- Opening Delimiter -

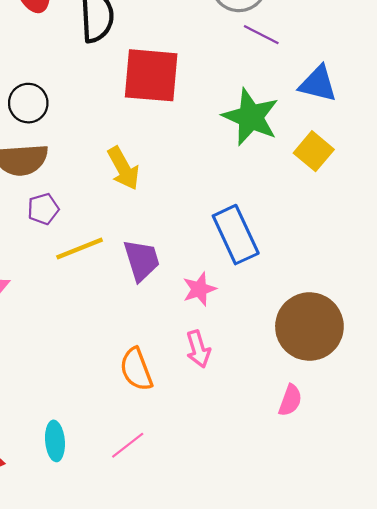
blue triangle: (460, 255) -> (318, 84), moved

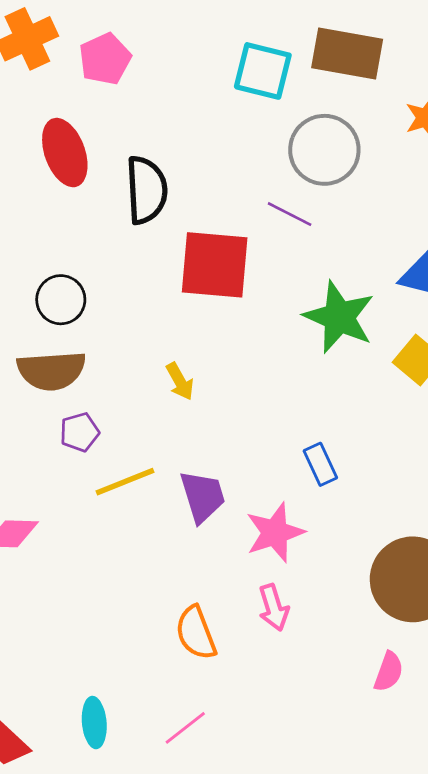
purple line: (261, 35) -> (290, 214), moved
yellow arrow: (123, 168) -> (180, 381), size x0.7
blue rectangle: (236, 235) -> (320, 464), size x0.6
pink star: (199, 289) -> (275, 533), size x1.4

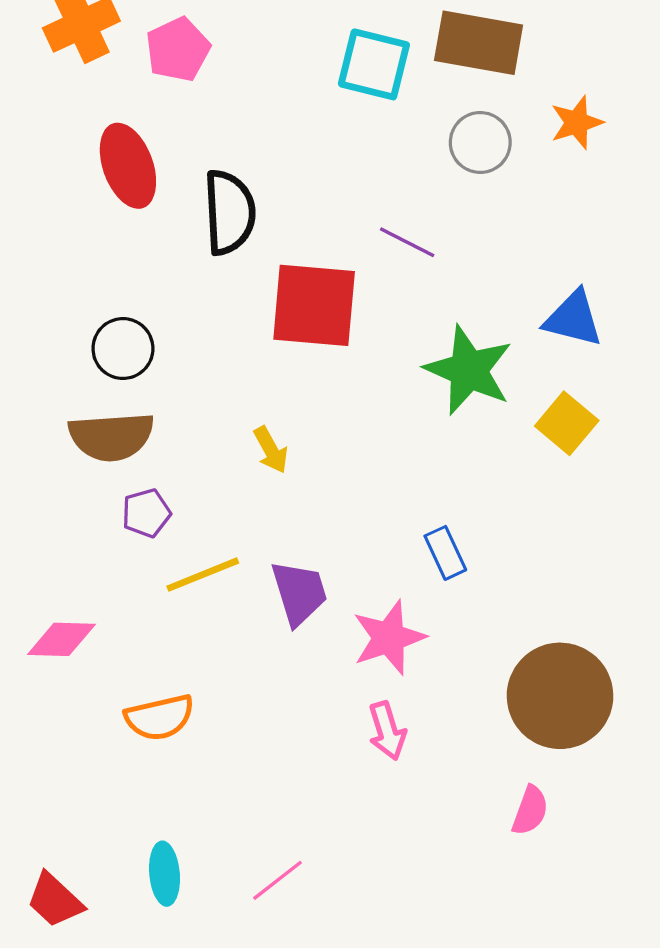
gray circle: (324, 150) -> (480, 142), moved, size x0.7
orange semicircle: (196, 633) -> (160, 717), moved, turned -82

- Closing Delimiter -
- Opening Delimiter -

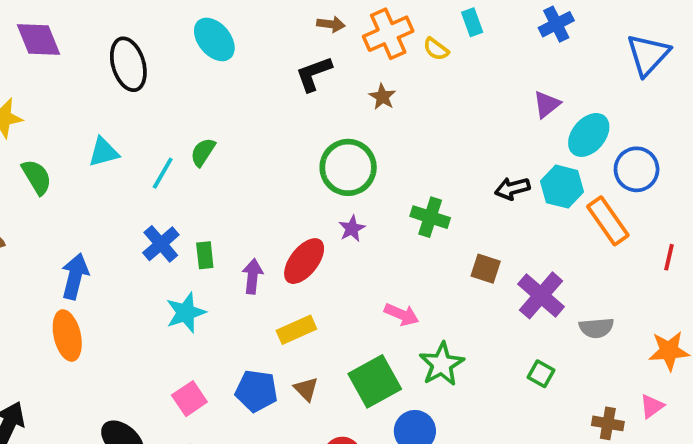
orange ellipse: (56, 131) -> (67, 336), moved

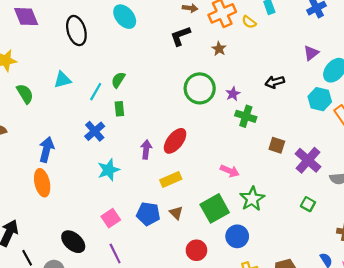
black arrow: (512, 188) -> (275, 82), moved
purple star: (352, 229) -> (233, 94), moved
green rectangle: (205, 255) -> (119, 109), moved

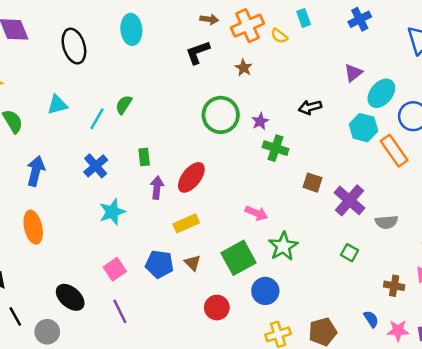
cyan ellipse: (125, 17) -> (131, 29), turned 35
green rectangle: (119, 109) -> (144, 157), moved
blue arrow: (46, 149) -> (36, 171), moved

- Closing Delimiter -
- Opening Delimiter -

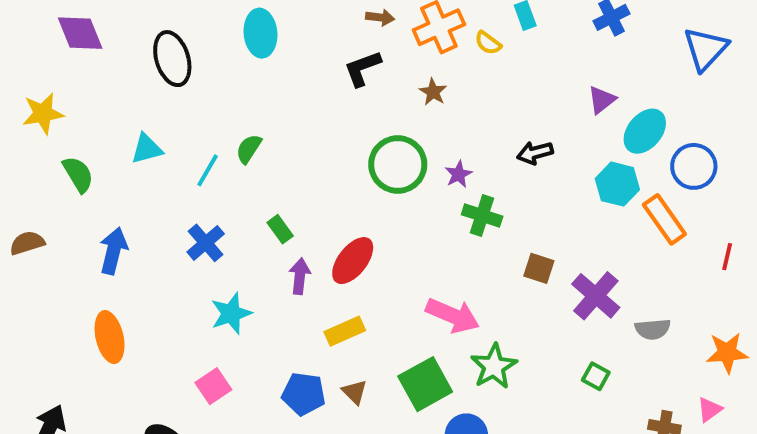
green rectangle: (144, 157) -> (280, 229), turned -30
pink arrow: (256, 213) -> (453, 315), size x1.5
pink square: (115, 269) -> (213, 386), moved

- Closing Delimiter -

* [Request]
Report each line of the material above where the word "purple" appears.

* [Solution]
purple line: (261, 35) -> (290, 214), moved
purple star: (352, 229) -> (233, 94), moved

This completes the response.